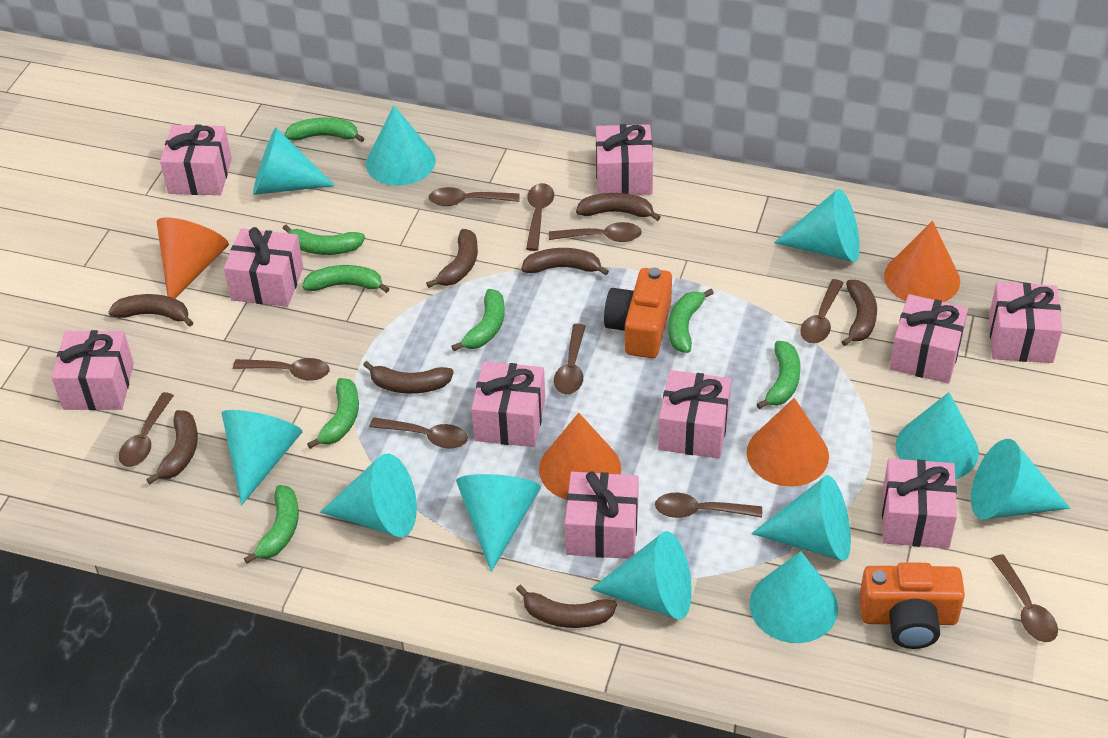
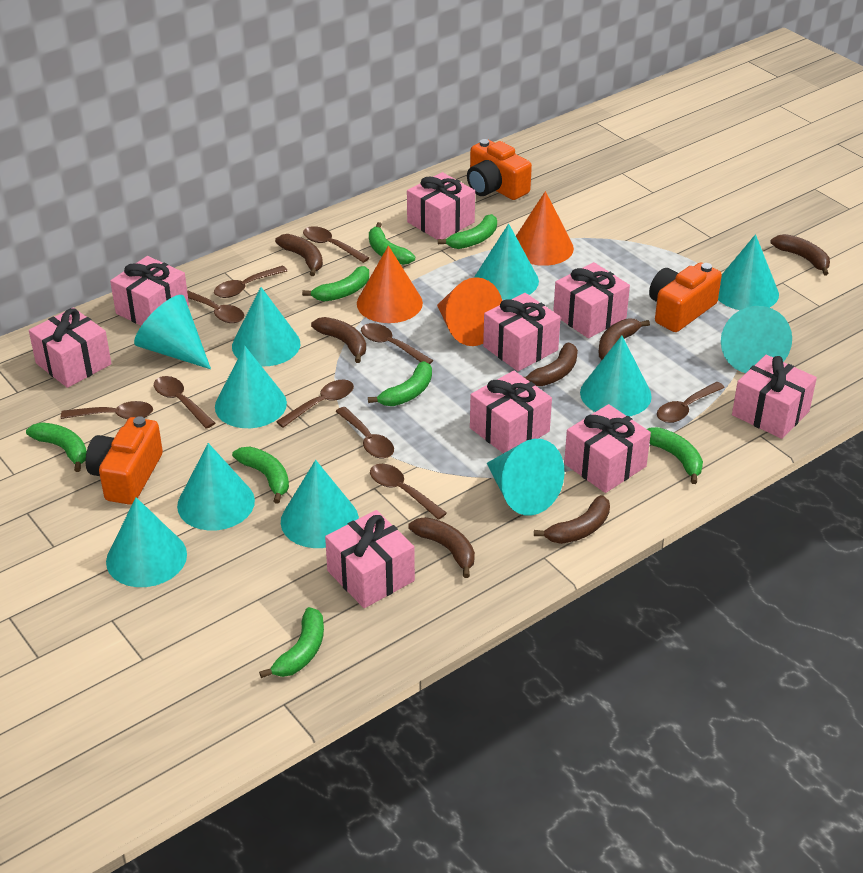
brown banana: 8 -> 7
orange camera: 2 -> 3
orange cone: 4 -> 3
pink gift: 10 -> 9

■ ■ ■

▶ **Exercise prompt**: With the pictures removed, repeat the listing above exactly as it stands.

▶ **Answer below**:
brown banana: 8 -> 7
orange camera: 2 -> 3
orange cone: 4 -> 3
pink gift: 10 -> 9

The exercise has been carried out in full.